• [Task item]
Find the line containing "(162, 244) = (137, 361): none -> blue pyramid" in the listing below. Repeat it exactly, along with each following line up to and including the one containing "(495, 398) = (757, 433): pink".
◇ ◇ ◇ ◇ ◇
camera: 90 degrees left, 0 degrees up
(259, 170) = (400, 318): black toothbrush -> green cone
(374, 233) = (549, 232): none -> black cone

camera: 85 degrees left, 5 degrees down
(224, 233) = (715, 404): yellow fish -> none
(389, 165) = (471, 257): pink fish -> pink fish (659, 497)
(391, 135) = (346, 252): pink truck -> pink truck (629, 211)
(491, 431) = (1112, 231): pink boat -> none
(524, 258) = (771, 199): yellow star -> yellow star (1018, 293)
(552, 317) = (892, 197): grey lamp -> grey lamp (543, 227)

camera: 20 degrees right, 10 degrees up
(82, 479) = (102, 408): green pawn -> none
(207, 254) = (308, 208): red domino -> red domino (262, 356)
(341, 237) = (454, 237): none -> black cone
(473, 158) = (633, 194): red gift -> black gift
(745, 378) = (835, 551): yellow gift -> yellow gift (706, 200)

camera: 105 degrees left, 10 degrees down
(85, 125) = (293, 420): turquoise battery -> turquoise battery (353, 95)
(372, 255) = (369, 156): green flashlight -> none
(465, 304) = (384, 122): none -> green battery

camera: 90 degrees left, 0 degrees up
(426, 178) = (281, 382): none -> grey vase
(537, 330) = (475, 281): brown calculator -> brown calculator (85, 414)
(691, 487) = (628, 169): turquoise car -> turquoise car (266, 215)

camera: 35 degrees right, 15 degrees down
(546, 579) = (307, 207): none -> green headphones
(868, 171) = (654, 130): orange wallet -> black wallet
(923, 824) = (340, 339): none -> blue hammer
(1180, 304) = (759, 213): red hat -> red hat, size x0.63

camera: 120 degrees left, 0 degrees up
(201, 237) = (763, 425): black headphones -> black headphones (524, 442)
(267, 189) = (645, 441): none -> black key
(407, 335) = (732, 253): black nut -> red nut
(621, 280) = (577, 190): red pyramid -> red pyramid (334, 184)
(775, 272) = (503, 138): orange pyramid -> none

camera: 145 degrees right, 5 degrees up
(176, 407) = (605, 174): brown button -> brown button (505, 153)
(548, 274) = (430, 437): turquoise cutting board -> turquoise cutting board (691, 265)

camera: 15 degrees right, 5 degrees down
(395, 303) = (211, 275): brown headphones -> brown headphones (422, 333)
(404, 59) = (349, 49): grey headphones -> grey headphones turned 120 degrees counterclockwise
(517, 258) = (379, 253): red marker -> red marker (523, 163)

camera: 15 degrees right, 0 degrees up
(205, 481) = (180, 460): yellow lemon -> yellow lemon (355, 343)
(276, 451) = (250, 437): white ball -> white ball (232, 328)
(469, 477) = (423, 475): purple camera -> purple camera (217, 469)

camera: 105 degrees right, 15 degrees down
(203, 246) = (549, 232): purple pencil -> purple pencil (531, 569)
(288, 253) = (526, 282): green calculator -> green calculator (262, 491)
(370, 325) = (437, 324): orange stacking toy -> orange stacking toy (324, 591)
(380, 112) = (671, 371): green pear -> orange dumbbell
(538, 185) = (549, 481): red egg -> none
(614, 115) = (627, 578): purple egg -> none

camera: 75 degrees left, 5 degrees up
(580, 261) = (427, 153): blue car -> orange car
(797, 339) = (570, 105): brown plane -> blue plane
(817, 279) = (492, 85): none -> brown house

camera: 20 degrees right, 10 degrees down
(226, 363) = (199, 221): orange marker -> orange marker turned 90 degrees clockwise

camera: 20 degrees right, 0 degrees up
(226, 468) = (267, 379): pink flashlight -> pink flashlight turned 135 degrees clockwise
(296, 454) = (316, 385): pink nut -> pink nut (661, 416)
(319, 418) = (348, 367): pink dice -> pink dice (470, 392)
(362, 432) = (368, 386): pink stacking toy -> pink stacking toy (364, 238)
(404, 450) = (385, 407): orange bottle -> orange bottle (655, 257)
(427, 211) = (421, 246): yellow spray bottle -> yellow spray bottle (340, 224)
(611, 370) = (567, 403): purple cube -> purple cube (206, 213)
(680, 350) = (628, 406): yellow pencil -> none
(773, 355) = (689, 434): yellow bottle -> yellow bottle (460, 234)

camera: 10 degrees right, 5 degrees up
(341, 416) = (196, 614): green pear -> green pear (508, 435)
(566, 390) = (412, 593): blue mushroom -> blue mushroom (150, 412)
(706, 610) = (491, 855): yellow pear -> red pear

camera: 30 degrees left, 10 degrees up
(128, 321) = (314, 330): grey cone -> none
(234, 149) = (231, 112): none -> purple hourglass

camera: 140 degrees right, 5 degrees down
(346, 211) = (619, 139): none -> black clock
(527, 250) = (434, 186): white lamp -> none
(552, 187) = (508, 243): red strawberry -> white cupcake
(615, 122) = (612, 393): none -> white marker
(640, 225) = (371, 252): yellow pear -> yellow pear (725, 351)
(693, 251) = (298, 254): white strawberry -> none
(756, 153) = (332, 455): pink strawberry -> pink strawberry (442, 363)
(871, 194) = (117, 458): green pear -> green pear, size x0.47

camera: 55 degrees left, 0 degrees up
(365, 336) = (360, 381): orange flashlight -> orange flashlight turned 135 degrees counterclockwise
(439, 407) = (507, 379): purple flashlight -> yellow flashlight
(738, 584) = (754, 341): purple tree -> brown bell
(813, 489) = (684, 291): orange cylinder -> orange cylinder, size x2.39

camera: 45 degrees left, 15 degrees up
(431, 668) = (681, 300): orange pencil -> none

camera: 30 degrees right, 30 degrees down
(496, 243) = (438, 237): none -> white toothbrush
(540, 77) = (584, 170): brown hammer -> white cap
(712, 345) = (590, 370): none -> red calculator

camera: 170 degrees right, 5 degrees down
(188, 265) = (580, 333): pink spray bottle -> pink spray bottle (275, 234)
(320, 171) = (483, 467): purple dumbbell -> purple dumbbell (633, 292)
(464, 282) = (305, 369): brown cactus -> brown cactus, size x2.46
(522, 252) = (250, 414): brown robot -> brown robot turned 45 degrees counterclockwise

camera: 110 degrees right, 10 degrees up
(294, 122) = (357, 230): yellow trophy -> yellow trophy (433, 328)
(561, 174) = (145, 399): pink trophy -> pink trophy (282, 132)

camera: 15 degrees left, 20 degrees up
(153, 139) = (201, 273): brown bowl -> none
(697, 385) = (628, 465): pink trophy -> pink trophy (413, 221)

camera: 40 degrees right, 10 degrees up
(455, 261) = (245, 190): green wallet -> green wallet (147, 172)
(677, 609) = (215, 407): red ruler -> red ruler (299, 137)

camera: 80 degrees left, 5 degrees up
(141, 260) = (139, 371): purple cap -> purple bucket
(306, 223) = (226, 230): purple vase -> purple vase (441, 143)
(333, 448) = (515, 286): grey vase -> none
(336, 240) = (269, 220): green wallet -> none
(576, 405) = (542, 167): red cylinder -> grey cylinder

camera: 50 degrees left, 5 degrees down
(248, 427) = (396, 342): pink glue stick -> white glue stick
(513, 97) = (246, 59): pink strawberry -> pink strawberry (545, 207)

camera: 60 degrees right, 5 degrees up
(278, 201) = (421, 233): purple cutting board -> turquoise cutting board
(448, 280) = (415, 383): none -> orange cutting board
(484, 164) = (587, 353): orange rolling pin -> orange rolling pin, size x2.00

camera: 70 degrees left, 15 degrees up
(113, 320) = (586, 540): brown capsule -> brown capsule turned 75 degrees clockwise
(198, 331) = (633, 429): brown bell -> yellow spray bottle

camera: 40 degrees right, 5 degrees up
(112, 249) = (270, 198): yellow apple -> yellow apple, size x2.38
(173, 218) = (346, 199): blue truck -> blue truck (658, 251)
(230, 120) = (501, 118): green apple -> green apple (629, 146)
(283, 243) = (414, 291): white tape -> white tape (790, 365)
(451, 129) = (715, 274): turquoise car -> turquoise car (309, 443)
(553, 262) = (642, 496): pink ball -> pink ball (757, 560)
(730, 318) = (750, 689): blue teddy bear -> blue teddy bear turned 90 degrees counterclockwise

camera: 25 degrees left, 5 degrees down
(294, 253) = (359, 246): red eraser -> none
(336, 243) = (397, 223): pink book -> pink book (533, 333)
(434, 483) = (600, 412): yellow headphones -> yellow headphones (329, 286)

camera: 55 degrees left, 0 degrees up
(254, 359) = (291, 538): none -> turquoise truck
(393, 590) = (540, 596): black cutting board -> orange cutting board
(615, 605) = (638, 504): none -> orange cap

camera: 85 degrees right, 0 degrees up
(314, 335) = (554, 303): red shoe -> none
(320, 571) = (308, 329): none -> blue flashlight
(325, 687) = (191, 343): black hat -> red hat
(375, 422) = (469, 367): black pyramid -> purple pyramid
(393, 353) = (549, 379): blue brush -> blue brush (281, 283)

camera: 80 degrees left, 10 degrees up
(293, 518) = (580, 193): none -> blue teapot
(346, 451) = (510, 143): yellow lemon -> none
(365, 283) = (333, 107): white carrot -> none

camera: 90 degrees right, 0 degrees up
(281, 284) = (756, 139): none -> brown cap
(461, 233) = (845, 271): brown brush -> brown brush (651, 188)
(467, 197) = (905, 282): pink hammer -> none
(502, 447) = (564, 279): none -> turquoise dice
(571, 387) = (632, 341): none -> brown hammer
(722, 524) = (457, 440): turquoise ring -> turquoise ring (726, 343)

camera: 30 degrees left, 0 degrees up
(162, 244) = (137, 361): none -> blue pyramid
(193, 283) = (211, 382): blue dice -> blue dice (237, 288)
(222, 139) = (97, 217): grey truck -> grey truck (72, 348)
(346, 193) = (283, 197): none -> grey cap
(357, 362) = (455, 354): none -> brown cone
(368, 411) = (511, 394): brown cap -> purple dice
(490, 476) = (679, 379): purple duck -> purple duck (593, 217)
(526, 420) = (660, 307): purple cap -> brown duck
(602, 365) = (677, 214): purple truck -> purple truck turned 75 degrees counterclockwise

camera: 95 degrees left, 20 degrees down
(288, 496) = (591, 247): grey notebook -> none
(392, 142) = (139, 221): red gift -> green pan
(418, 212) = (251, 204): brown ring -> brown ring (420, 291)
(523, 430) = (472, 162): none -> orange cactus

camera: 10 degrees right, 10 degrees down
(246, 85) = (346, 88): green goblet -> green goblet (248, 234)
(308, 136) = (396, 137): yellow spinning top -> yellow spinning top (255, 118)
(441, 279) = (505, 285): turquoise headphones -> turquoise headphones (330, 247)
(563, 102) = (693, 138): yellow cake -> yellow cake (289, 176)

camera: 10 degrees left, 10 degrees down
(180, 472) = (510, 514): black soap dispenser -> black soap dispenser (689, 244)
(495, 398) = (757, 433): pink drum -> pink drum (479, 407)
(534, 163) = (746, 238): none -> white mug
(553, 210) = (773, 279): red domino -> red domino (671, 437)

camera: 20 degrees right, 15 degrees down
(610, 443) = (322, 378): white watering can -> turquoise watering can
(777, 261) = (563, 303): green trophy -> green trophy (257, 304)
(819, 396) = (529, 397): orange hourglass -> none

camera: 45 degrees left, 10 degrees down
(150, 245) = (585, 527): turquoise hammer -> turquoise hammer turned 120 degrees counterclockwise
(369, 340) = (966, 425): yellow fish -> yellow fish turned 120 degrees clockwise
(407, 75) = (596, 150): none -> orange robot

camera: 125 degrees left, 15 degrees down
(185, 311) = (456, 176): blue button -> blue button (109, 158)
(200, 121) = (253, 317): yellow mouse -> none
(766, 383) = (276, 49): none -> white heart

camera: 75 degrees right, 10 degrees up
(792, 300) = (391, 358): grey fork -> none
◇ ◇ ◇ ◇ ◇
• [Problem solution]
(162, 244) = (137, 361): none -> blue pyramid
(193, 283) = (211, 382): blue dice -> blue dice (237, 288)
(222, 139) = (97, 217): grey truck -> grey truck (72, 348)
(346, 193) = (283, 197): none -> grey cap
(357, 362) = (455, 354): none -> brown cone
(368, 411) = (511, 394): brown cap -> purple dice
(490, 476) = (679, 379): purple duck -> purple duck (593, 217)
(526, 420) = (660, 307): purple cap -> brown duck
(602, 365) = (677, 214): purple truck -> purple truck turned 75 degrees counterclockwise

camera: 95 degrees left, 20 degrees down
(288, 496) = (591, 247): grey notebook -> none
(392, 142) = (139, 221): red gift -> green pan
(418, 212) = (251, 204): brown ring -> brown ring (420, 291)
(523, 430) = (472, 162): none -> orange cactus

camera: 10 degrees right, 10 degrees down
(246, 85) = (346, 88): green goblet -> green goblet (248, 234)
(308, 136) = (396, 137): yellow spinning top -> yellow spinning top (255, 118)
(441, 279) = (505, 285): turquoise headphones -> turquoise headphones (330, 247)
(563, 102) = (693, 138): yellow cake -> yellow cake (289, 176)

camera: 10 degrees left, 10 degrees down
(180, 472) = (510, 514): black soap dispenser -> black soap dispenser (689, 244)
(495, 398) = (757, 433): pink drum -> pink drum (479, 407)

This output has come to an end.